[Stored data Boundary: Start]
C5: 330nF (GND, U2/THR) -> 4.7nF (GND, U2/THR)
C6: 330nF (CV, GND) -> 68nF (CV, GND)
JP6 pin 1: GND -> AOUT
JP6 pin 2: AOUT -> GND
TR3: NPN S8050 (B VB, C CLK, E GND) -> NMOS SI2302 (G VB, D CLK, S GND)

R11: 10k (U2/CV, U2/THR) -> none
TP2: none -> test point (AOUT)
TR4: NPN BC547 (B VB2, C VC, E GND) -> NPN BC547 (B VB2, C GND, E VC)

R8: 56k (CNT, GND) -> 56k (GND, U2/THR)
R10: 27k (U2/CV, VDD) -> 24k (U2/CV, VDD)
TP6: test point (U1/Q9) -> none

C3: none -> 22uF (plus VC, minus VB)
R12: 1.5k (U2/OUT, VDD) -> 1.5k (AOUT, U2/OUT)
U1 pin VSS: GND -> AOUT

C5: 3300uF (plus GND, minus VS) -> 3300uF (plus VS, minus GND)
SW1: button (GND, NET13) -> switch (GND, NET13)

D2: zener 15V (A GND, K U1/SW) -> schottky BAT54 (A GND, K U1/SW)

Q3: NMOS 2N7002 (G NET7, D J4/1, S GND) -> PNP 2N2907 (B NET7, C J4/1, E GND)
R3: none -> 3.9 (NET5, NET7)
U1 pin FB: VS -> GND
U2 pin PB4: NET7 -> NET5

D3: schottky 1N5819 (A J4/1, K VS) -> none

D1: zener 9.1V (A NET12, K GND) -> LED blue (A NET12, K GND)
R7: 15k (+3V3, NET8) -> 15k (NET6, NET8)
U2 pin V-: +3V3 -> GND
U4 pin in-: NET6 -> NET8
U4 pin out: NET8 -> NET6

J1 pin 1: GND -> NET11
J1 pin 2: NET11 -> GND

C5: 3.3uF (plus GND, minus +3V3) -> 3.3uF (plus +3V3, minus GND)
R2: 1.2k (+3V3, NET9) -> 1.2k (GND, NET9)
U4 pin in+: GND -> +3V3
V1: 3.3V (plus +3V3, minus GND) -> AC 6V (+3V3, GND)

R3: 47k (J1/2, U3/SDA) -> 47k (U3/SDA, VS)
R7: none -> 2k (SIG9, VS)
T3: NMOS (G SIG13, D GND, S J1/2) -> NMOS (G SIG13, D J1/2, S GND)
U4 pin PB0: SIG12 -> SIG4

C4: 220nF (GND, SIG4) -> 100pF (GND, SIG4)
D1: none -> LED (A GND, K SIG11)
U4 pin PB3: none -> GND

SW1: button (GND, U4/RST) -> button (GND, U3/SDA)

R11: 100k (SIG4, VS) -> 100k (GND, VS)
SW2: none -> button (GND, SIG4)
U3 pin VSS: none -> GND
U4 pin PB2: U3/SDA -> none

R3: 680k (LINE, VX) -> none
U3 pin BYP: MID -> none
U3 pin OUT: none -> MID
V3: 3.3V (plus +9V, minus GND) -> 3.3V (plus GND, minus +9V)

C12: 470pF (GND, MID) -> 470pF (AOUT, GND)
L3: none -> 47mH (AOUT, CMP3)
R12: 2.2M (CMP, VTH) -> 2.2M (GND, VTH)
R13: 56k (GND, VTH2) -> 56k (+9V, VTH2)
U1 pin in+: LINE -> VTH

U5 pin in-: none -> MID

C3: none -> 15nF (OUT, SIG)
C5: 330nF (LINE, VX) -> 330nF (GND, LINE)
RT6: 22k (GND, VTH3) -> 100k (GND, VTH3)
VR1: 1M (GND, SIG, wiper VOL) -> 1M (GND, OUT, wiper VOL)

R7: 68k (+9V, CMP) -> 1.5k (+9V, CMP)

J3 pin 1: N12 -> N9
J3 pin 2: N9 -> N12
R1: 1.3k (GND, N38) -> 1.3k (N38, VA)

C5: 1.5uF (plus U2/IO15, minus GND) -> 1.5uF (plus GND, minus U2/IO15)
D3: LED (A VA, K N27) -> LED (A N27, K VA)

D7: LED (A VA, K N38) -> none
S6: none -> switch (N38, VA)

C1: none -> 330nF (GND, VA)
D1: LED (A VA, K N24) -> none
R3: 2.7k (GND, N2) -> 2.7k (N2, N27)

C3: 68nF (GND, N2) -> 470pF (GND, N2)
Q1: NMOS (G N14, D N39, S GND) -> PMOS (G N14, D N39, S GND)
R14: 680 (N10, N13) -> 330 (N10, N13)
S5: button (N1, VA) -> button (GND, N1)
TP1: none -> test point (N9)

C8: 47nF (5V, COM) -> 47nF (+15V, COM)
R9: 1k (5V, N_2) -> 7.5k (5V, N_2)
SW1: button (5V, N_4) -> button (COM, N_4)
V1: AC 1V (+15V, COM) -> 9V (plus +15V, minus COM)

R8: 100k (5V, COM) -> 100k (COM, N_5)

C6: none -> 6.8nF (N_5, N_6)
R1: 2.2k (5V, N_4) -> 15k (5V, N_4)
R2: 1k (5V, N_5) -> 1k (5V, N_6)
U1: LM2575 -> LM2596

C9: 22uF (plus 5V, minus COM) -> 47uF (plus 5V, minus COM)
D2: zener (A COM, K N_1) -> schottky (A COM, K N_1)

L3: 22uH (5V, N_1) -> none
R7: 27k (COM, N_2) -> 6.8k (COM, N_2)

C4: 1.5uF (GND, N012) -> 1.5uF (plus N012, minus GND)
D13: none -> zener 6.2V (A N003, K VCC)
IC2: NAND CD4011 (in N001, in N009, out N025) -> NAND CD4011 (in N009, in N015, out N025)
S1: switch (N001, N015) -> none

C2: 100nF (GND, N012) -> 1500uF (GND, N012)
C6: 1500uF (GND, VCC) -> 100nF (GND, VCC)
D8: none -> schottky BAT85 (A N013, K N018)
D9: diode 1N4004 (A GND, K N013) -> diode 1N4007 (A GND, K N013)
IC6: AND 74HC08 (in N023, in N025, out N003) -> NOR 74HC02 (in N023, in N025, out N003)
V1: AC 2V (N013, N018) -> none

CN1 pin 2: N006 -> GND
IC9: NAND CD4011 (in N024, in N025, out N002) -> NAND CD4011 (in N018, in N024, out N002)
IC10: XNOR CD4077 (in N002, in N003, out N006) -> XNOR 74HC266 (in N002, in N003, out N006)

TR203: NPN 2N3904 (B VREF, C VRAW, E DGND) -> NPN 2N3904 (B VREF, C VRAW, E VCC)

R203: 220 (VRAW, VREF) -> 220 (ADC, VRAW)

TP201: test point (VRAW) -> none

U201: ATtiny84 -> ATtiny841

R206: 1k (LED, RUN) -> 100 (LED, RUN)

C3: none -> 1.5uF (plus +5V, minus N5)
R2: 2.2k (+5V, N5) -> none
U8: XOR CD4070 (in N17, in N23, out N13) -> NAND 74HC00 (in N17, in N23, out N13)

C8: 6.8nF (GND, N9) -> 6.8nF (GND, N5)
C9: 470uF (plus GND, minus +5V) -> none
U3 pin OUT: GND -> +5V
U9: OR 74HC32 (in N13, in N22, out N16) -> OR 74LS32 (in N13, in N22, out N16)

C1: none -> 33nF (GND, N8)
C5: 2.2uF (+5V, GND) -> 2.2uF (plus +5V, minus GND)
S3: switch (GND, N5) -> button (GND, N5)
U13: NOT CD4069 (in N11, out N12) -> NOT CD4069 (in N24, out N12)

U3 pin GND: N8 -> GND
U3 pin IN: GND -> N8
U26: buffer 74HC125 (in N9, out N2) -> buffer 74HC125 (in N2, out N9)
[Stored data Boundary: End]
▶ [What the task asks]: Taking the entries above, write out exactly the lines starting with the line containing "V1: AC 2V (N013, N018) -> none" and going on through the line containing "R206: 1k (LED, RUN) -> 100 (LED, RUN)", both included, and nothing else.

▶ [Answer]:
V1: AC 2V (N013, N018) -> none

CN1 pin 2: N006 -> GND
IC9: NAND CD4011 (in N024, in N025, out N002) -> NAND CD4011 (in N018, in N024, out N002)
IC10: XNOR CD4077 (in N002, in N003, out N006) -> XNOR 74HC266 (in N002, in N003, out N006)

TR203: NPN 2N3904 (B VREF, C VRAW, E DGND) -> NPN 2N3904 (B VREF, C VRAW, E VCC)

R203: 220 (VRAW, VREF) -> 220 (ADC, VRAW)

TP201: test point (VRAW) -> none

U201: ATtiny84 -> ATtiny841

R206: 1k (LED, RUN) -> 100 (LED, RUN)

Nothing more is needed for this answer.